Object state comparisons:
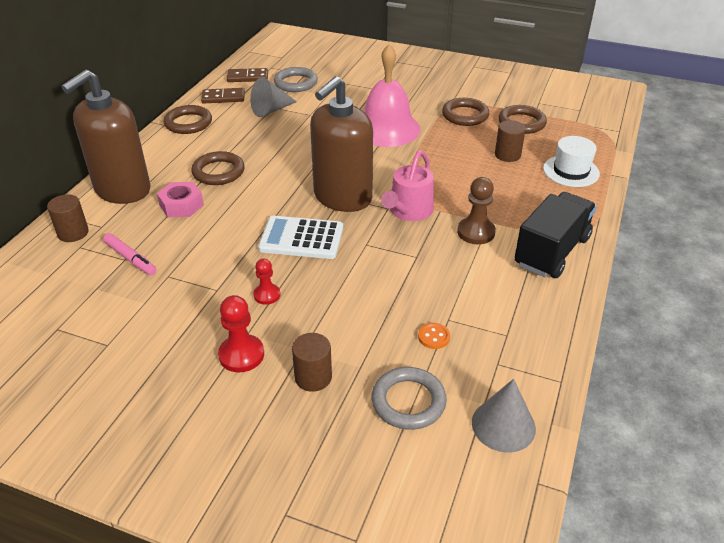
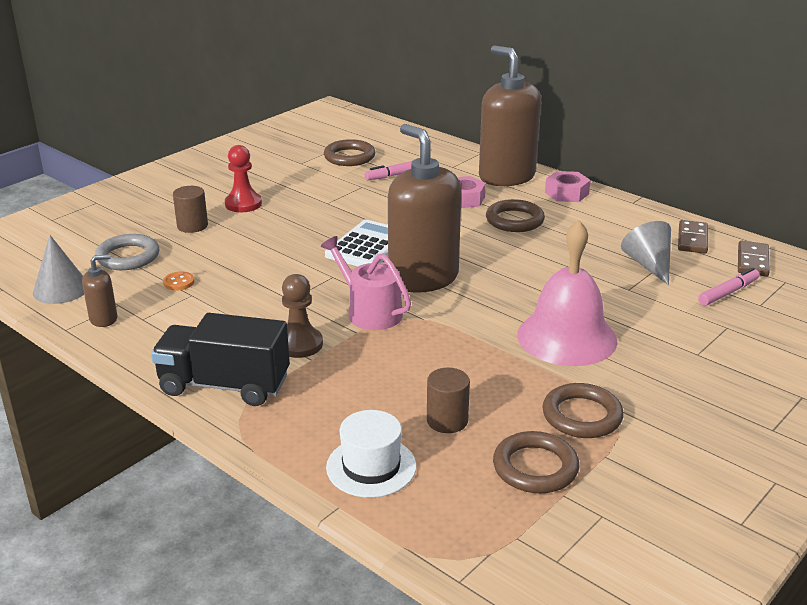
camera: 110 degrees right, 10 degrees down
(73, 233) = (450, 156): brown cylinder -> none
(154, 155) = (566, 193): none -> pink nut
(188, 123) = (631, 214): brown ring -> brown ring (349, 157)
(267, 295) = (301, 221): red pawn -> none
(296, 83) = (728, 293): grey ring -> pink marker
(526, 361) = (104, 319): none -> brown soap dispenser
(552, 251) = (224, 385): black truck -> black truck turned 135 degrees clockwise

--

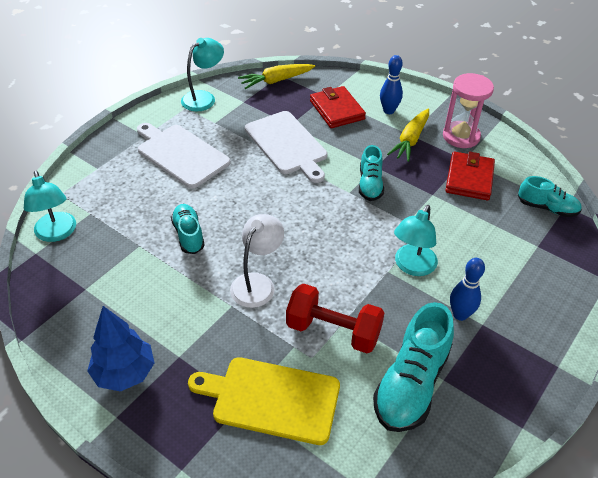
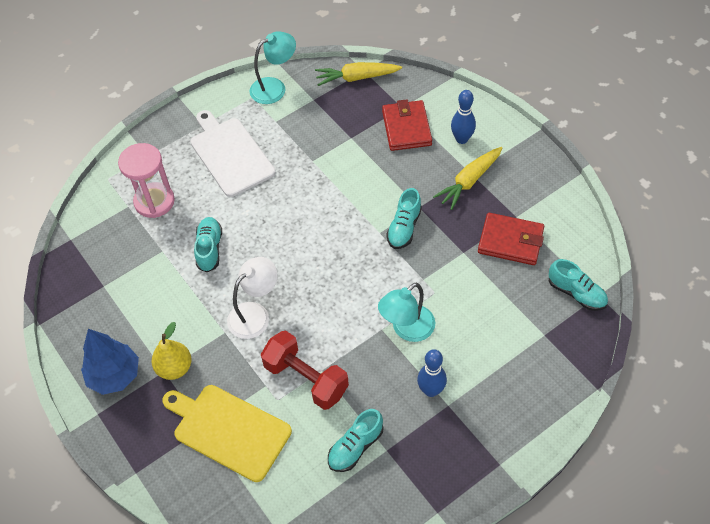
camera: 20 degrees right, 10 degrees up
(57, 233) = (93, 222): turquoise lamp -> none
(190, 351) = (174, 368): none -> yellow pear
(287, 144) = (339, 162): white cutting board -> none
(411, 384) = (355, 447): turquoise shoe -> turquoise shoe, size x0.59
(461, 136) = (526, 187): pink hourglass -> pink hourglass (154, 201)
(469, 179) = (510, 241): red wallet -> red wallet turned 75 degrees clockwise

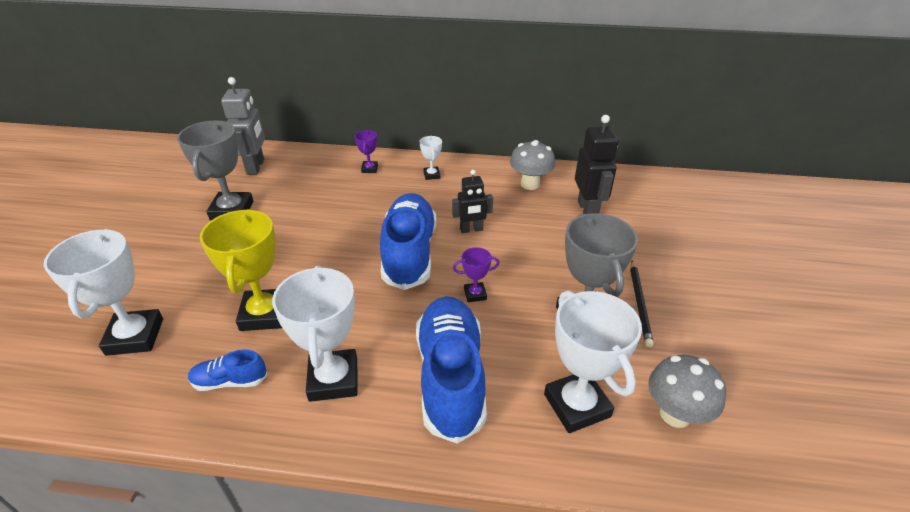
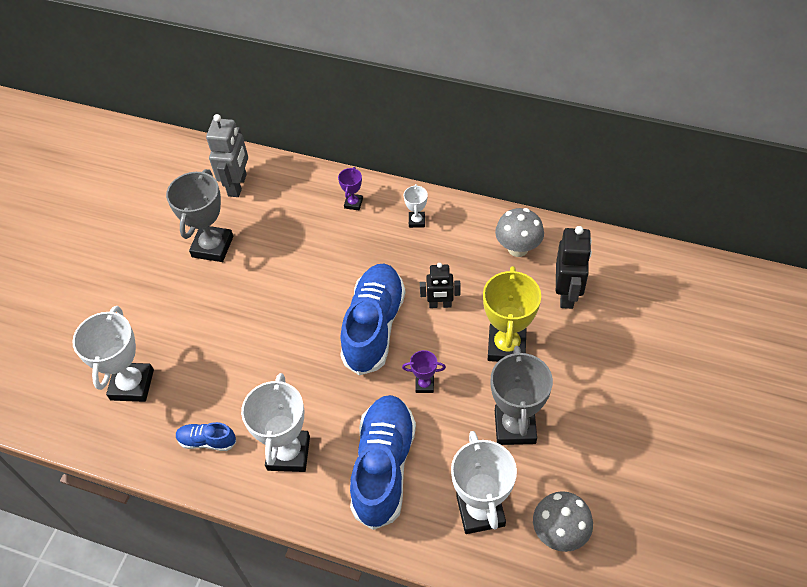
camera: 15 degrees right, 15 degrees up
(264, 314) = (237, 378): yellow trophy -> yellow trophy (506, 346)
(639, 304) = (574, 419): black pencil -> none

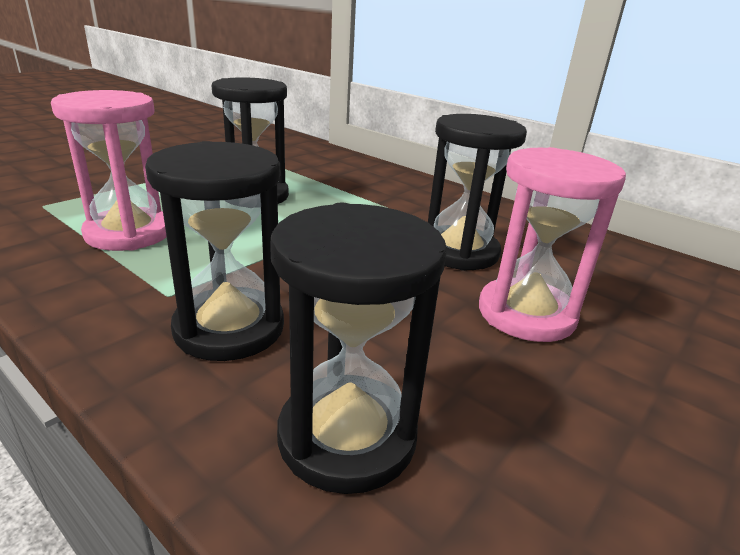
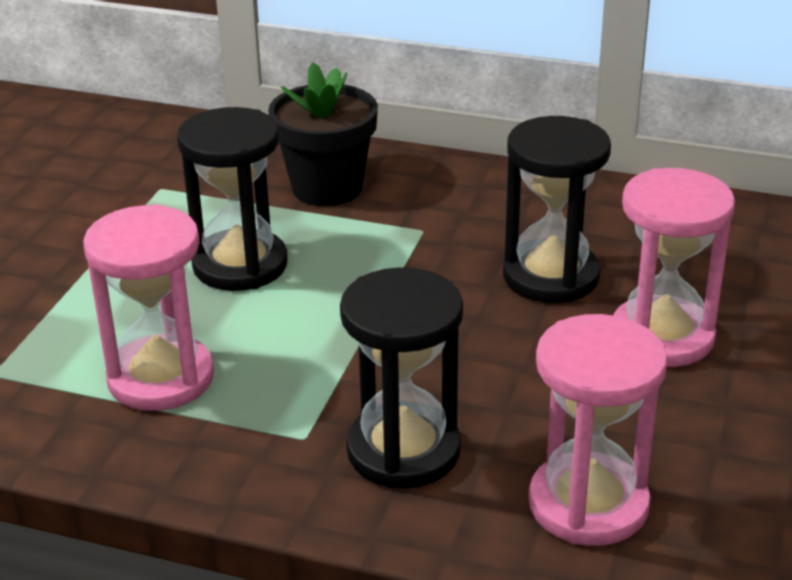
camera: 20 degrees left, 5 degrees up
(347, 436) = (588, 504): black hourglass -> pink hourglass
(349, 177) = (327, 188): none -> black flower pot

→ **Exercise prompt**
Print exactly the lines above, between the one holding "(73, 233) = (450, 156): brown" and the one holding "(552, 251) = (224, 385): black", inclusive, and nothing besides.

→ **Answer space**
(73, 233) = (450, 156): brown cylinder -> none
(154, 155) = (566, 193): none -> pink nut
(188, 123) = (631, 214): brown ring -> brown ring (349, 157)
(267, 295) = (301, 221): red pawn -> none
(296, 83) = (728, 293): grey ring -> pink marker
(526, 361) = (104, 319): none -> brown soap dispenser
(552, 251) = (224, 385): black truck -> black truck turned 135 degrees clockwise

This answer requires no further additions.